=== Section Start ===
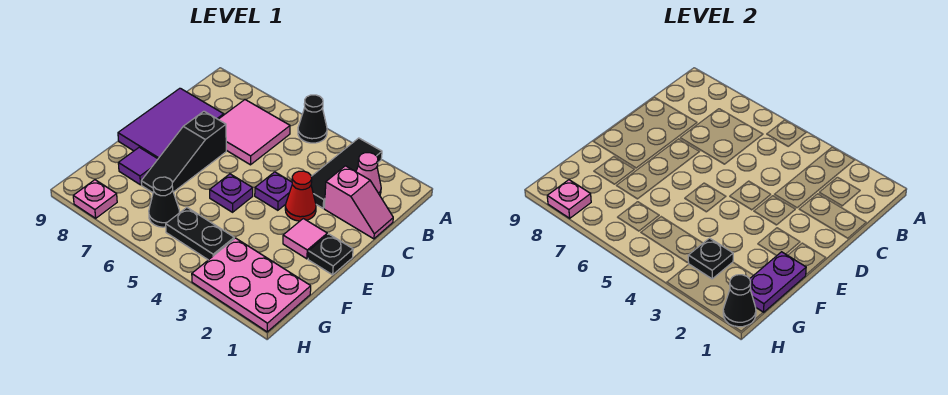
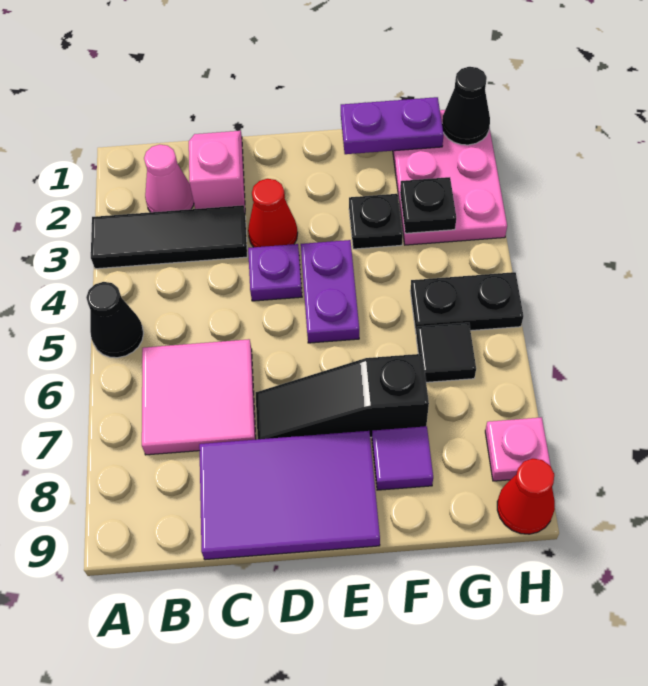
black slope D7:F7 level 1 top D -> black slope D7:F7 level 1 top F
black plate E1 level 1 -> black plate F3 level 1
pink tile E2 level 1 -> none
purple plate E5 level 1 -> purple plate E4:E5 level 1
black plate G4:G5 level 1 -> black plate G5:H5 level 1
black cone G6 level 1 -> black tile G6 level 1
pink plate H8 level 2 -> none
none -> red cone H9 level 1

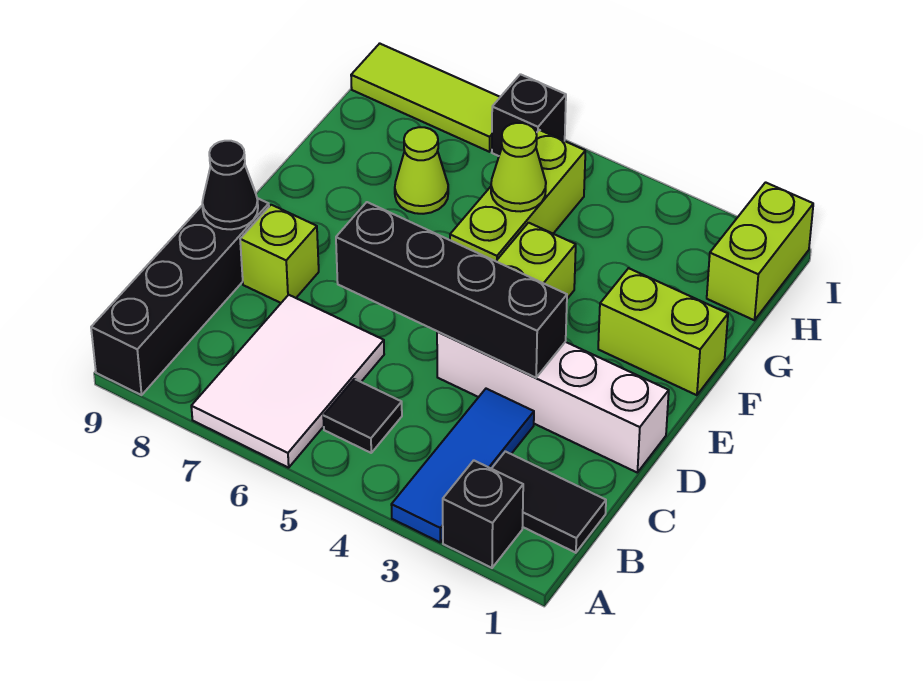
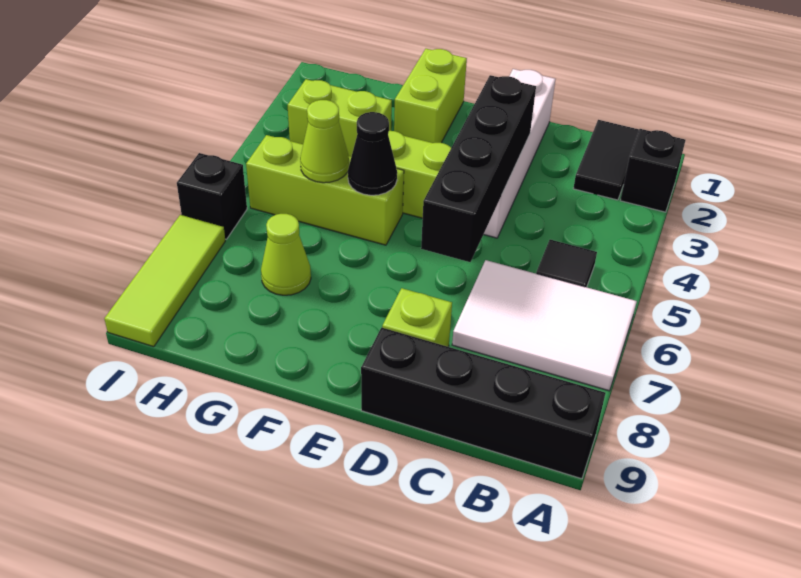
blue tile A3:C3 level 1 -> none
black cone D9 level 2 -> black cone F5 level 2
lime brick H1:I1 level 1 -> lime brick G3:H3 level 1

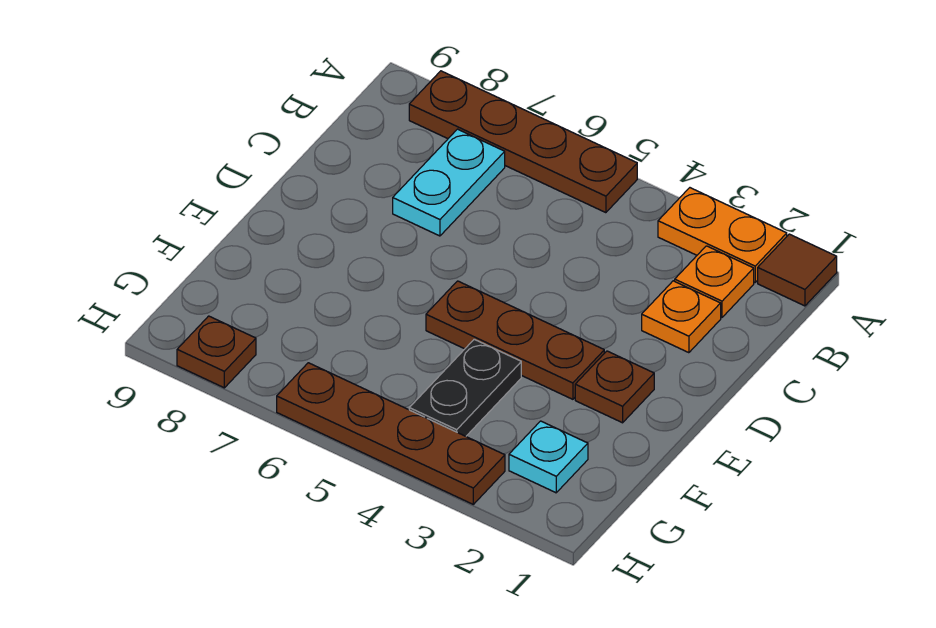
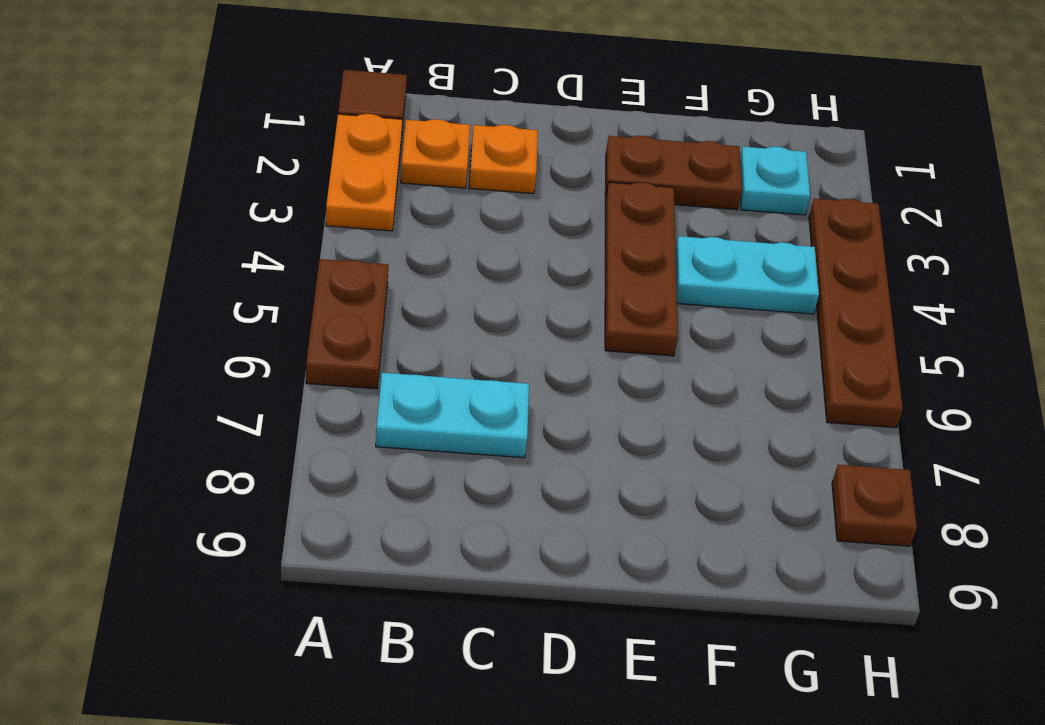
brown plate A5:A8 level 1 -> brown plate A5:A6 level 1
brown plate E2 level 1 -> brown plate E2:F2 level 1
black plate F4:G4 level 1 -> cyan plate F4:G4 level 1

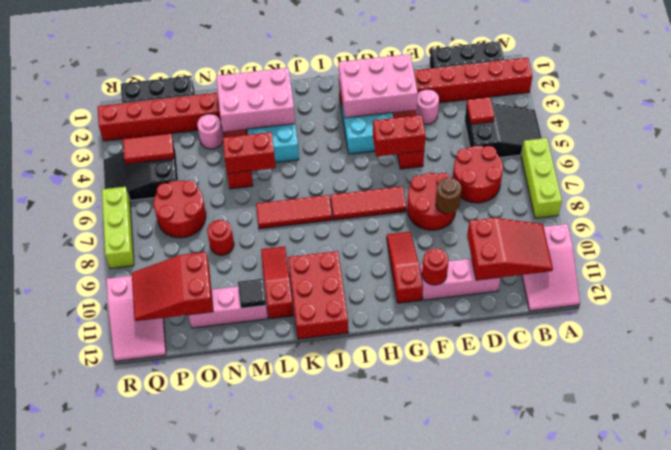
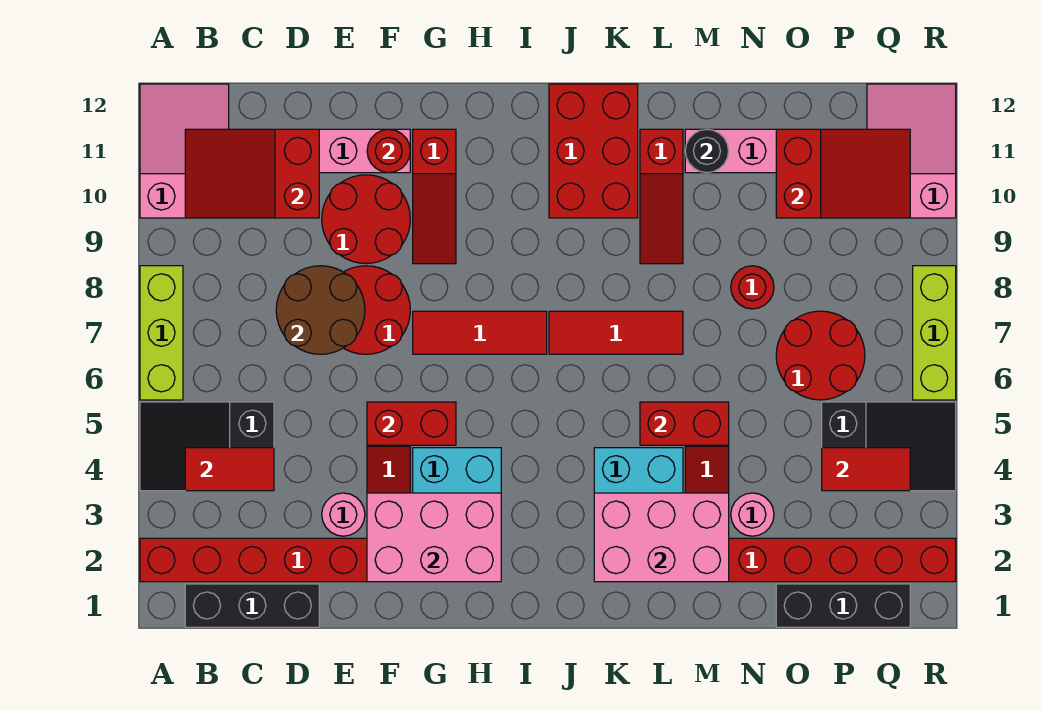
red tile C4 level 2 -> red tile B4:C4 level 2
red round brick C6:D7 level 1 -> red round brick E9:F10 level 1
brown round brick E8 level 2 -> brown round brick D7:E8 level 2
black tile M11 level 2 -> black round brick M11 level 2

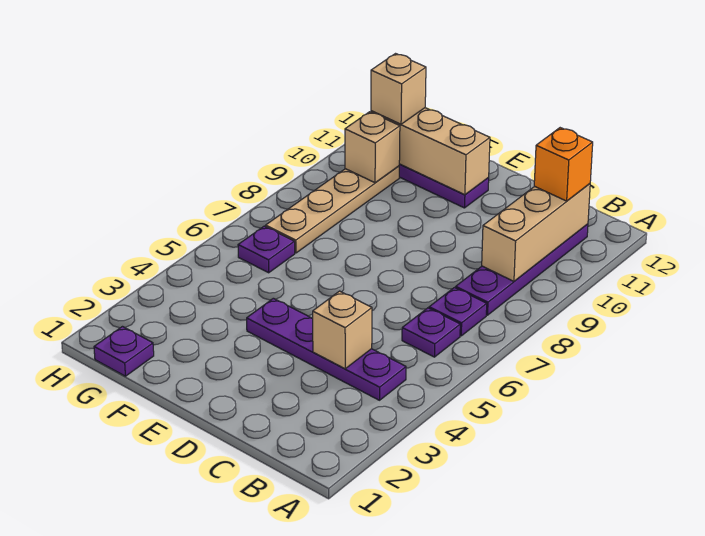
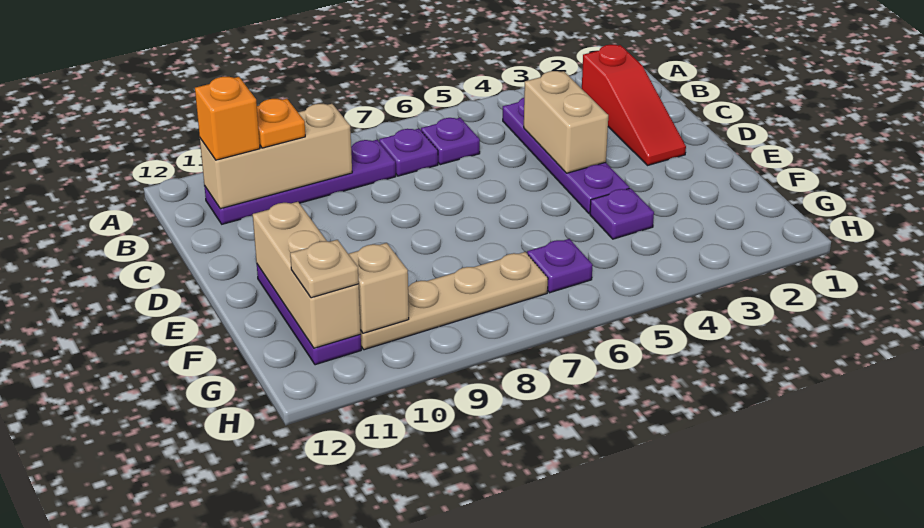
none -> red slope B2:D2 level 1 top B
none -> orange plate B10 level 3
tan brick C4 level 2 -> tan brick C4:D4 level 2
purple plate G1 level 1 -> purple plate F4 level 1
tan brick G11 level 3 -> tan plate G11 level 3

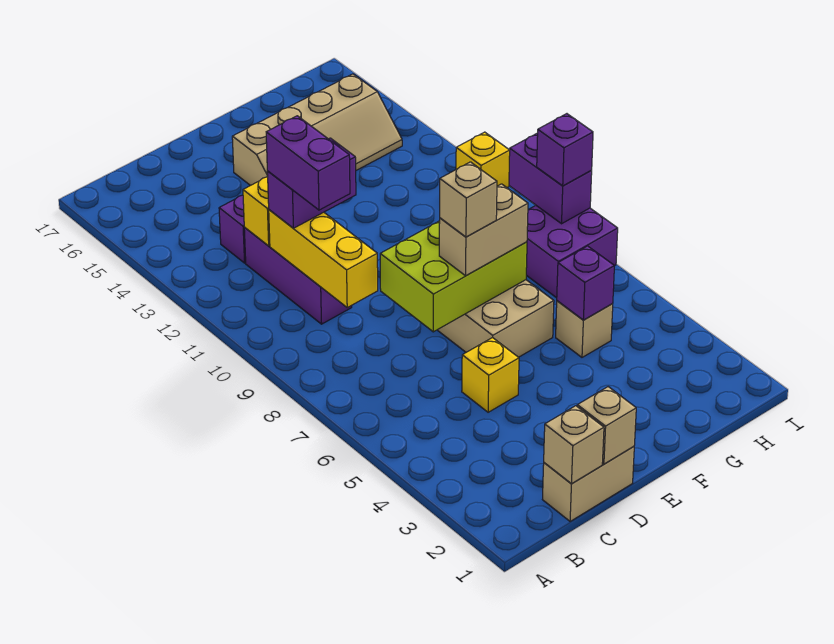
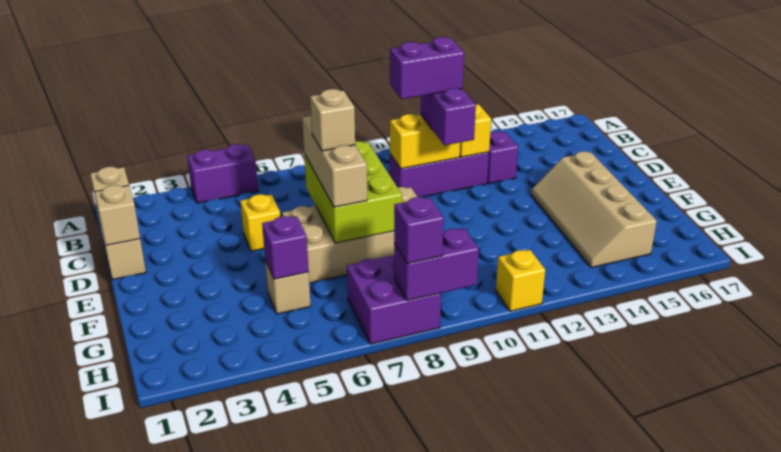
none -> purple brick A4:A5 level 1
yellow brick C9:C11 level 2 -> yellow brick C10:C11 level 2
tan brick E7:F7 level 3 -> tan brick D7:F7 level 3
=== Section End ===
Problem to solve:
Only the pictures are to be left out; write out all the other data exactly.

Expected answer:
black slope D7:F7 level 1 top D -> black slope D7:F7 level 1 top F
black plate E1 level 1 -> black plate F3 level 1
pink tile E2 level 1 -> none
purple plate E5 level 1 -> purple plate E4:E5 level 1
black plate G4:G5 level 1 -> black plate G5:H5 level 1
black cone G6 level 1 -> black tile G6 level 1
pink plate H8 level 2 -> none
none -> red cone H9 level 1

blue tile A3:C3 level 1 -> none
black cone D9 level 2 -> black cone F5 level 2
lime brick H1:I1 level 1 -> lime brick G3:H3 level 1

brown plate A5:A8 level 1 -> brown plate A5:A6 level 1
brown plate E2 level 1 -> brown plate E2:F2 level 1
black plate F4:G4 level 1 -> cyan plate F4:G4 level 1

red tile C4 level 2 -> red tile B4:C4 level 2
red round brick C6:D7 level 1 -> red round brick E9:F10 level 1
brown round brick E8 level 2 -> brown round brick D7:E8 level 2
black tile M11 level 2 -> black round brick M11 level 2

none -> red slope B2:D2 level 1 top B
none -> orange plate B10 level 3
tan brick C4 level 2 -> tan brick C4:D4 level 2
purple plate G1 level 1 -> purple plate F4 level 1
tan brick G11 level 3 -> tan plate G11 level 3

none -> purple brick A4:A5 level 1
yellow brick C9:C11 level 2 -> yellow brick C10:C11 level 2
tan brick E7:F7 level 3 -> tan brick D7:F7 level 3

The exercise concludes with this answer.